--- Source data ---

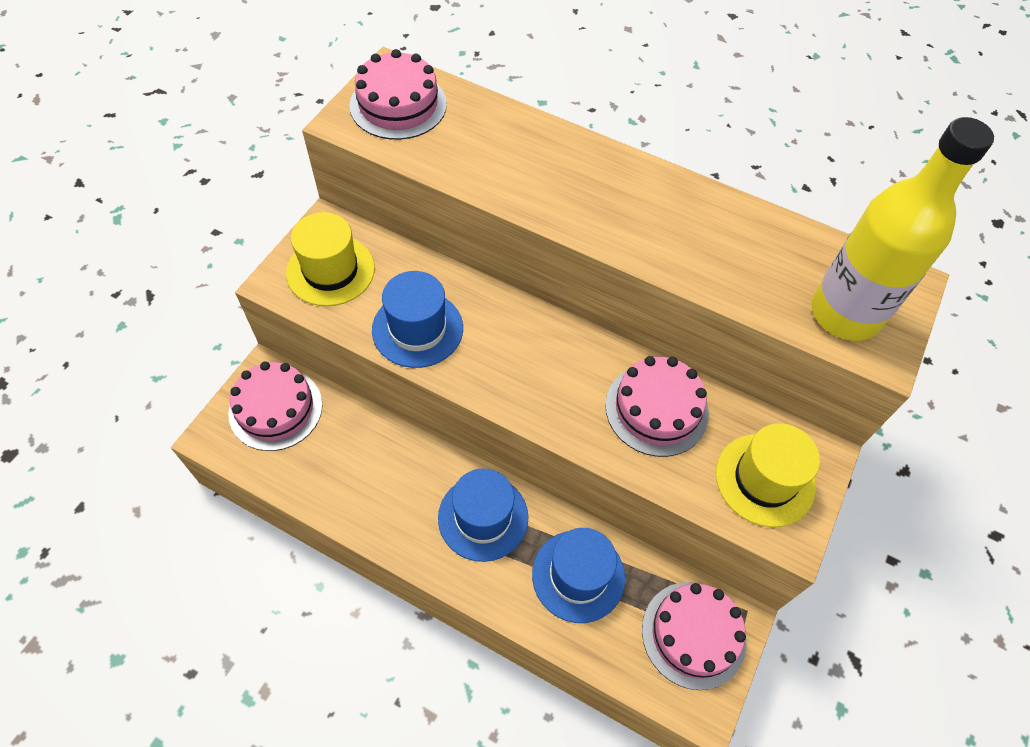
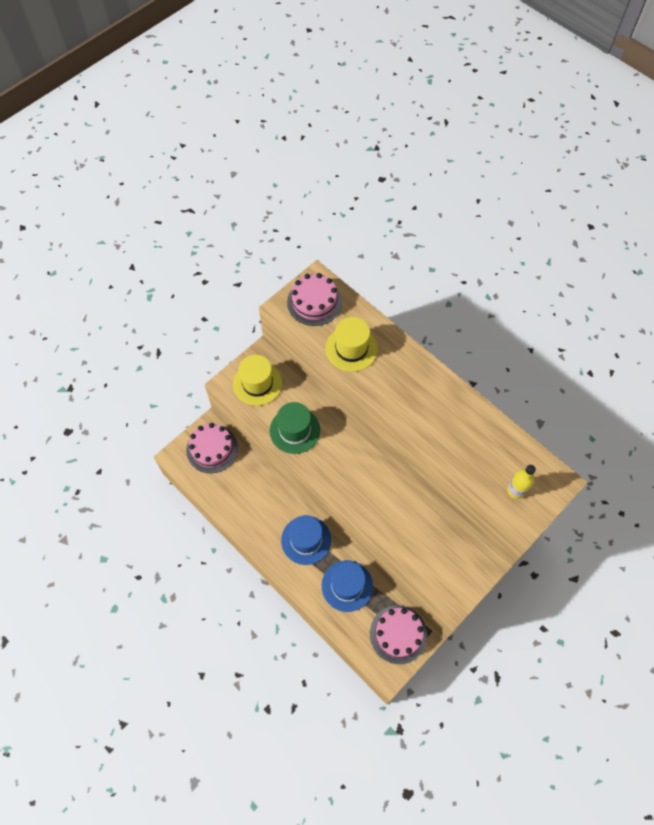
camera: 20 degrees right, 5 degrees up
(417, 329) = (295, 430): blue hat -> green hat
(656, 409) = (409, 510): pink cake -> none
(764, 479) = (453, 565): yellow hat -> yellow hat (351, 348)
(845, 313) = (516, 490): yellow bottle -> yellow bottle, size x0.47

---

Exercise brief =>
Show all lines above holding "yellow".

Task answer =>
(764, 479) = (453, 565): yellow hat -> yellow hat (351, 348)
(845, 313) = (516, 490): yellow bottle -> yellow bottle, size x0.47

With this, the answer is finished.